=== Data records ===
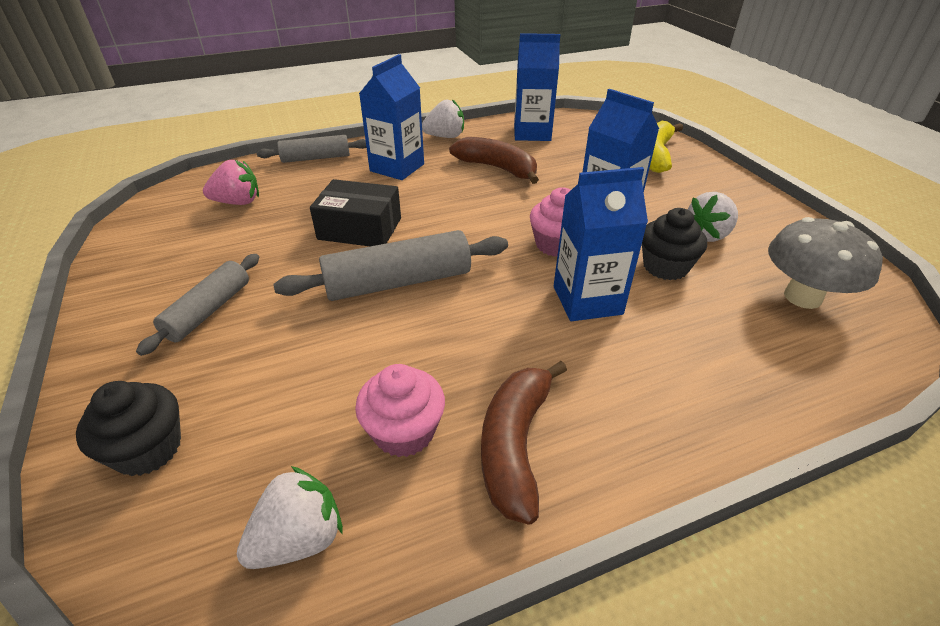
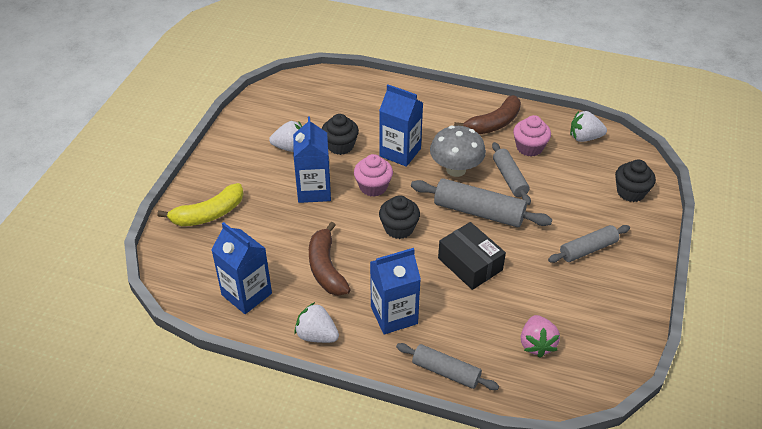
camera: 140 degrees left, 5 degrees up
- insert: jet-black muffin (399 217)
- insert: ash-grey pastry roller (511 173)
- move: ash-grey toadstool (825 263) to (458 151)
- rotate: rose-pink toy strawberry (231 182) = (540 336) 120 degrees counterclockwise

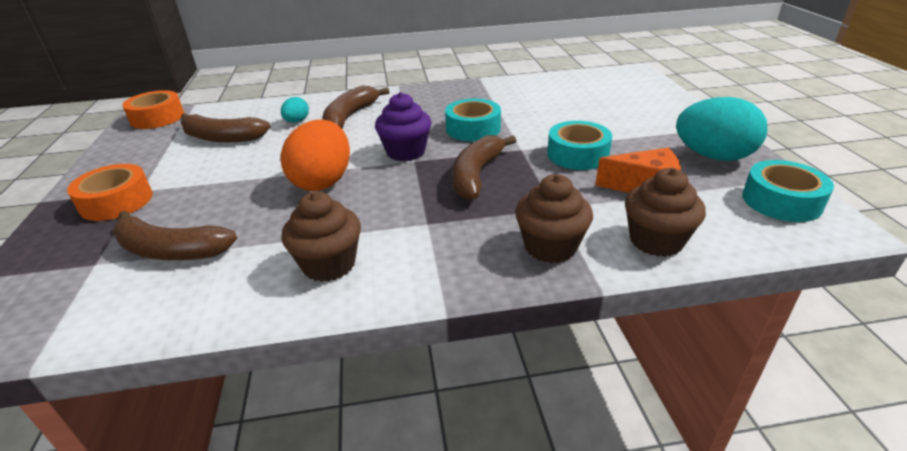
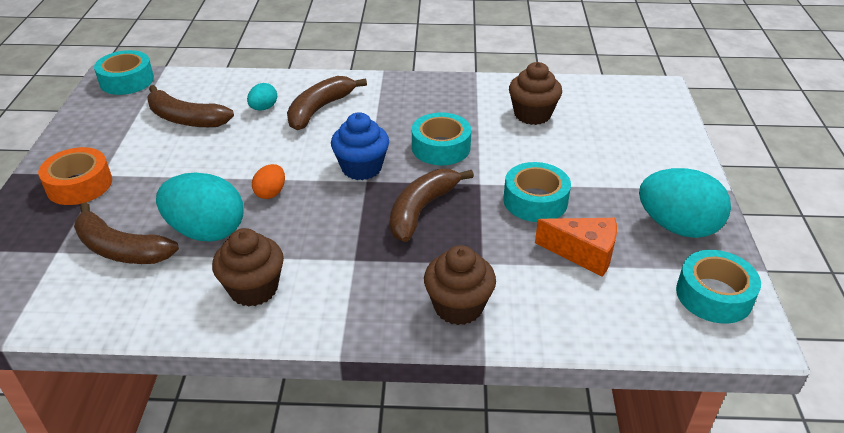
camera: 10 degrees right, 5 degrees up
- insert: teal egg (200 207)
- move: brown muffin (665 212) to (535 93)
- recolor: orange-coloured sticky tape (153 109) to teal sticky tape (124 72)
- recolor: purple muffin (403 126) to royal blue muffin (360 146)
- resize: orange-coloured egg (315 155) = (268 181) x0.49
===
**Problem**
Copy exactly the lines above, from the one containing "- recolor: orange-coloured" through the very last line.

**Solved problem**
- recolor: orange-coloured sticky tape (153 109) to teal sticky tape (124 72)
- recolor: purple muffin (403 126) to royal blue muffin (360 146)
- resize: orange-coloured egg (315 155) = (268 181) x0.49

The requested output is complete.